TASK GOAL | Could the records below be restated word for word, without a single picture?

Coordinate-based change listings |
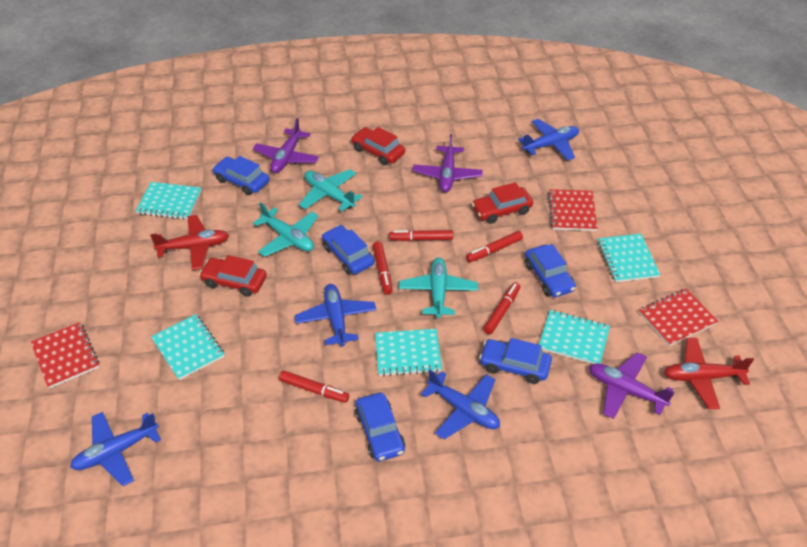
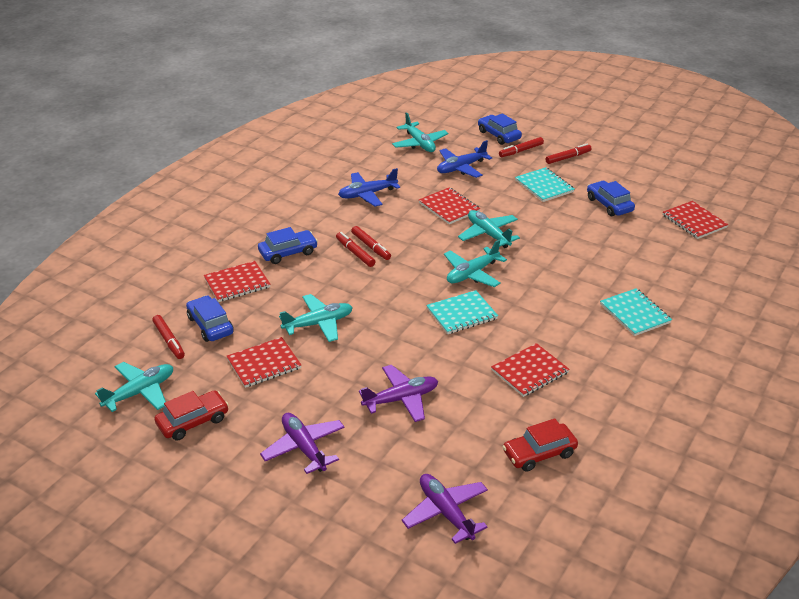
blue car: 5 -> 4
blue plane: 4 -> 2
red car: 3 -> 2
red notebook: 3 -> 5
red plane: 2 -> 0
turquoise notebook: 5 -> 3
turquoise plane: 3 -> 5

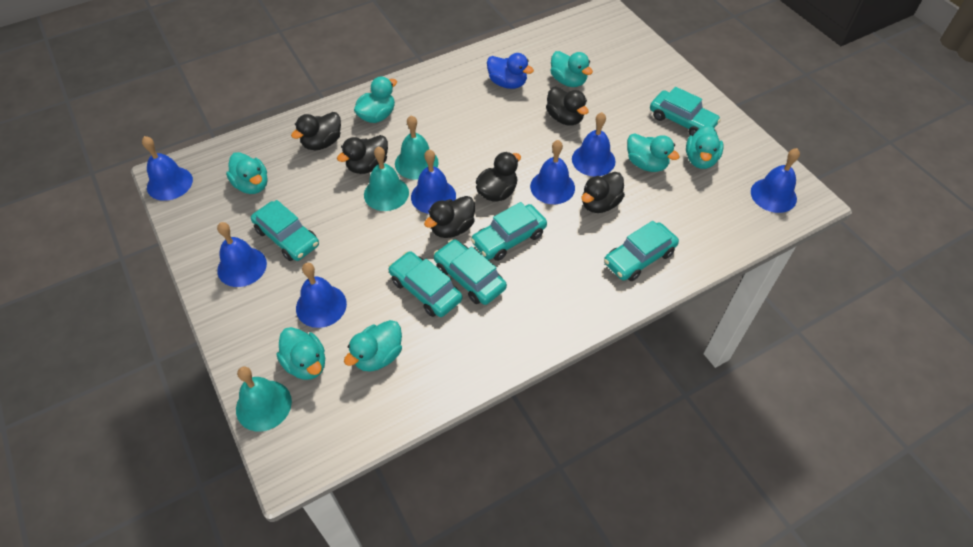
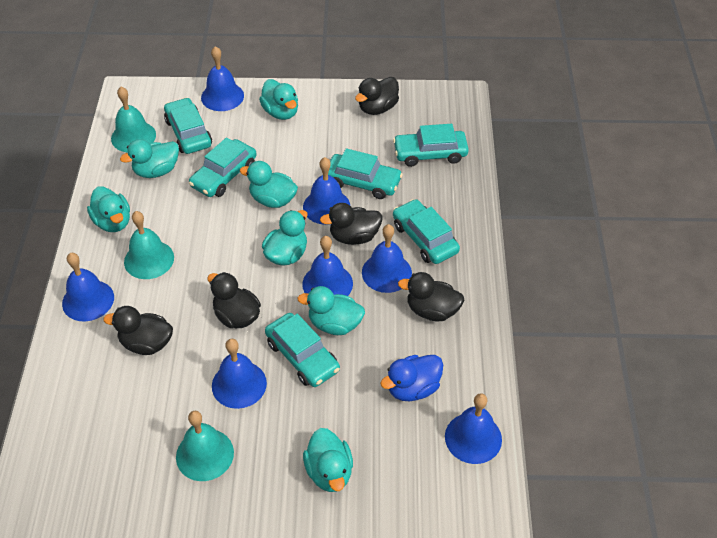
black duck: 6 -> 5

RESPONSE TO THIS EXERCISE |
blue car: 5 -> 4
blue plane: 4 -> 2
red car: 3 -> 2
red notebook: 3 -> 5
red plane: 2 -> 0
turquoise notebook: 5 -> 3
turquoise plane: 3 -> 5

black duck: 6 -> 5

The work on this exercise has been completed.